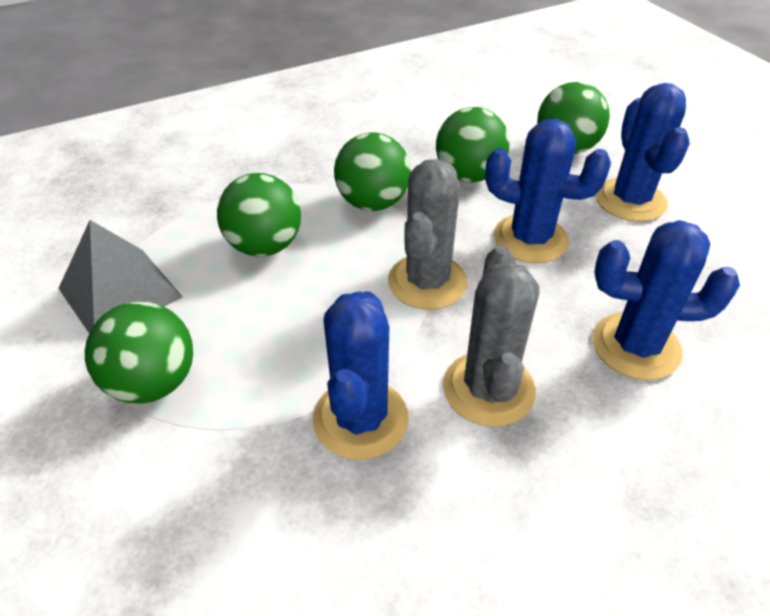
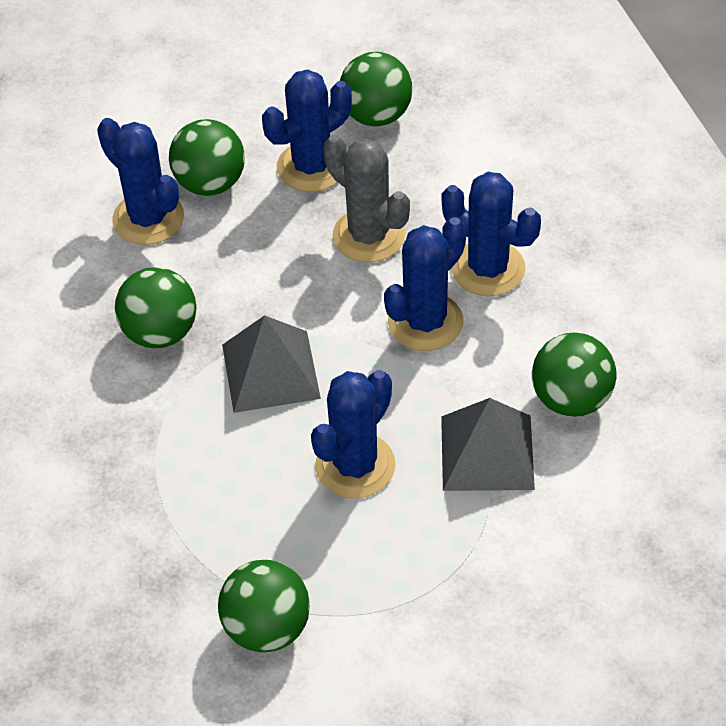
blue cactus: 4 -> 5
grey cactus: 2 -> 1
grey pyramid: 1 -> 2

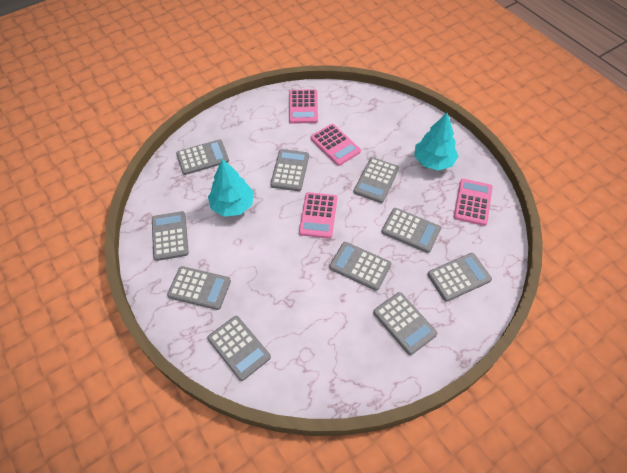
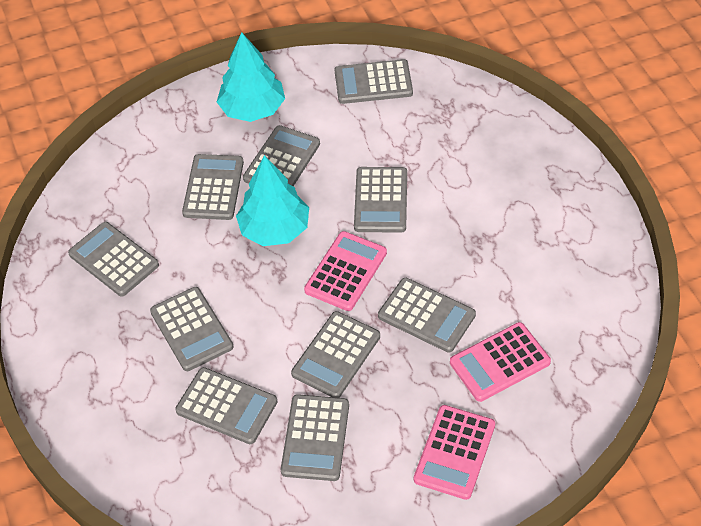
pink calculator: 4 -> 3

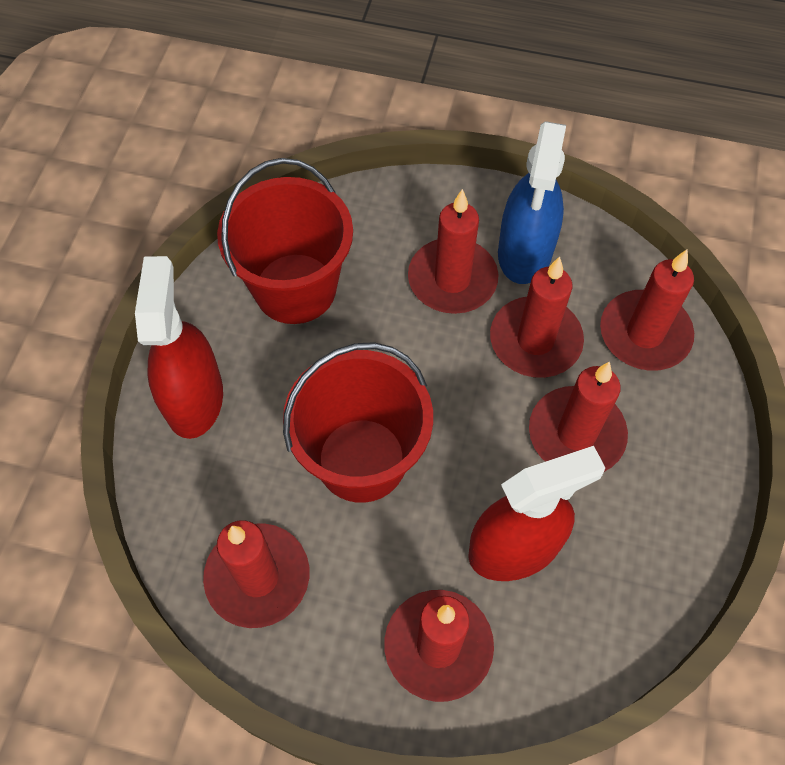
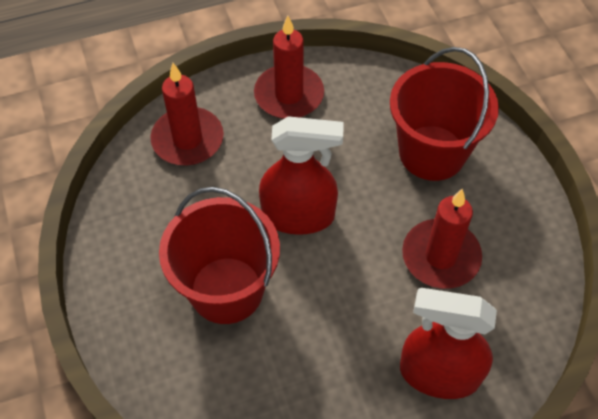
blue spray bottle: 1 -> 0
red candle: 6 -> 3

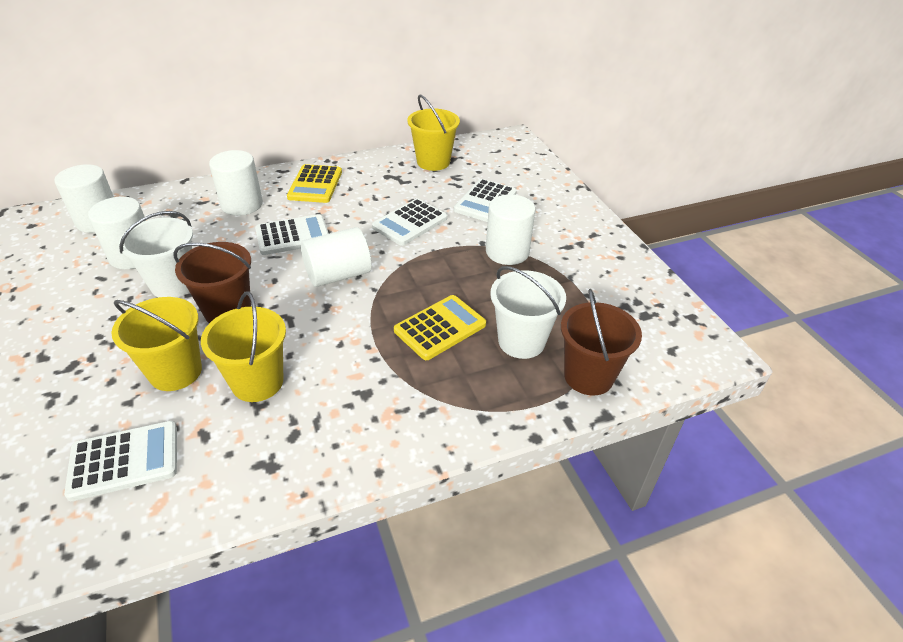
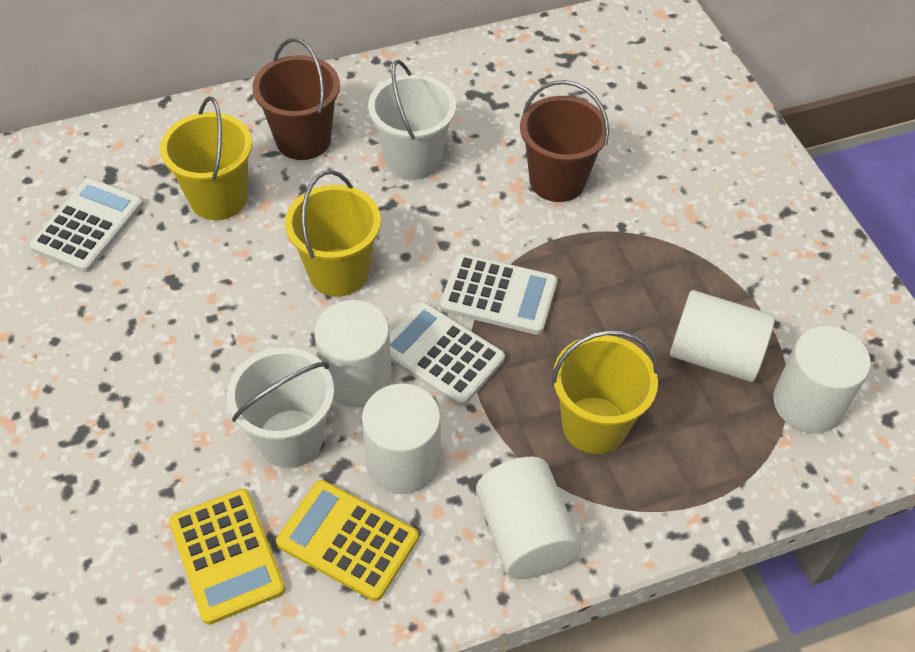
white calculator: 4 -> 3

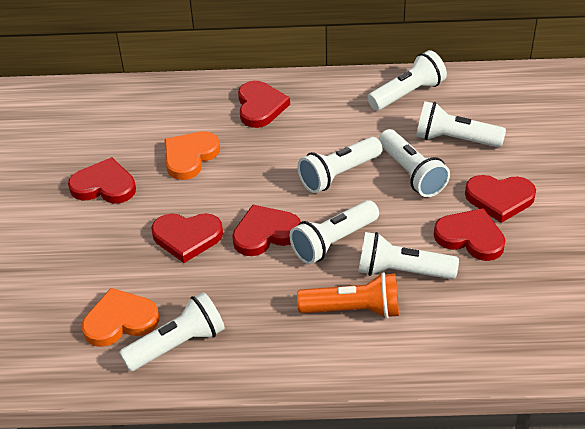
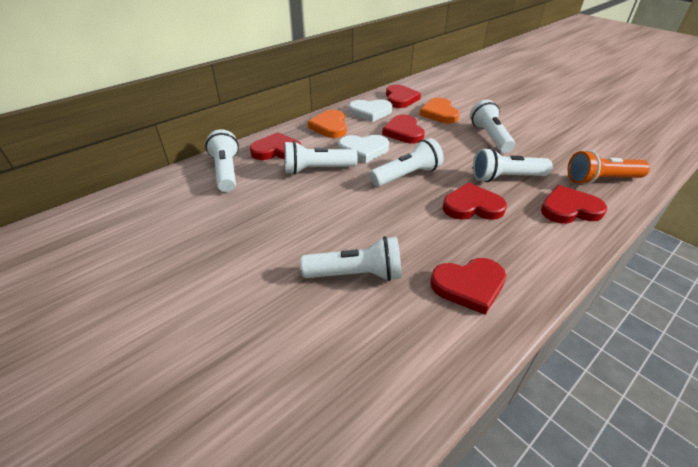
white flashlight: 7 -> 6
white heart: 0 -> 2

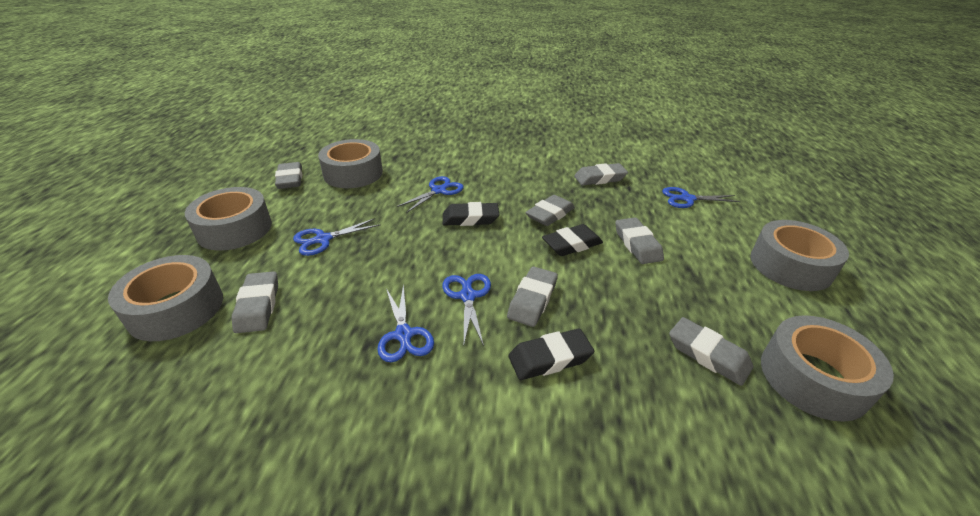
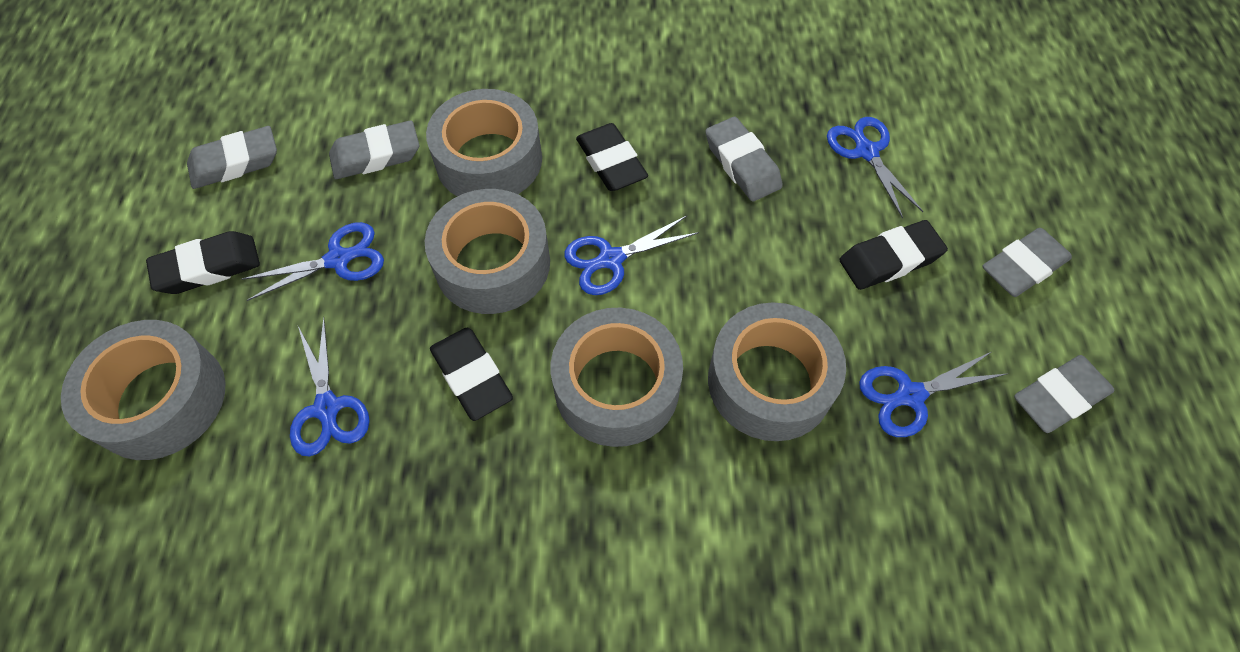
black eraser: 3 -> 4
grey eraser: 7 -> 5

___

Try it:
Copy out exactly the lines that begin at the line with "blue spray bottle: 1 -> 0" and end at the final line of the entries above. Leave out the pictures.

Result of the task:
blue spray bottle: 1 -> 0
red candle: 6 -> 3

white calculator: 4 -> 3

white flashlight: 7 -> 6
white heart: 0 -> 2

black eraser: 3 -> 4
grey eraser: 7 -> 5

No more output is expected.